§ **Exercise data**
__________
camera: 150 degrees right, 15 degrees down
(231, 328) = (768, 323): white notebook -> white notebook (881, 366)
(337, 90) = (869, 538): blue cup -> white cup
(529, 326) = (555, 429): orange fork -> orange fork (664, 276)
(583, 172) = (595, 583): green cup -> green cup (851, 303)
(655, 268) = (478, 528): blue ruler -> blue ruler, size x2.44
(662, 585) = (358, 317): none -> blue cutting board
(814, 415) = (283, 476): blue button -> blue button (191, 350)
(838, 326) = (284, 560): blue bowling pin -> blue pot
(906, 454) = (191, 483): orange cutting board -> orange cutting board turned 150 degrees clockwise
__________
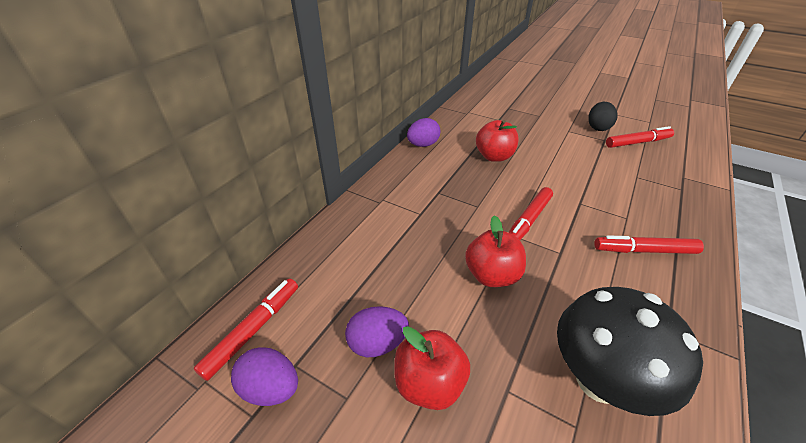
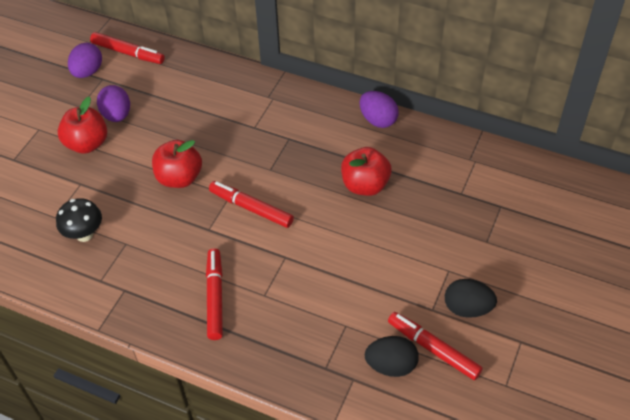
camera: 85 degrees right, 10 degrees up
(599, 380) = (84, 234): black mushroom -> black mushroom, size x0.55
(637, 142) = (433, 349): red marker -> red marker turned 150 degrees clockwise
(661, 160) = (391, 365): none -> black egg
__________
§ **Work to complete**
Lines above that have "size": copy each of them.

§ **Response area**
(655, 268) = (478, 528): blue ruler -> blue ruler, size x2.44
(599, 380) = (84, 234): black mushroom -> black mushroom, size x0.55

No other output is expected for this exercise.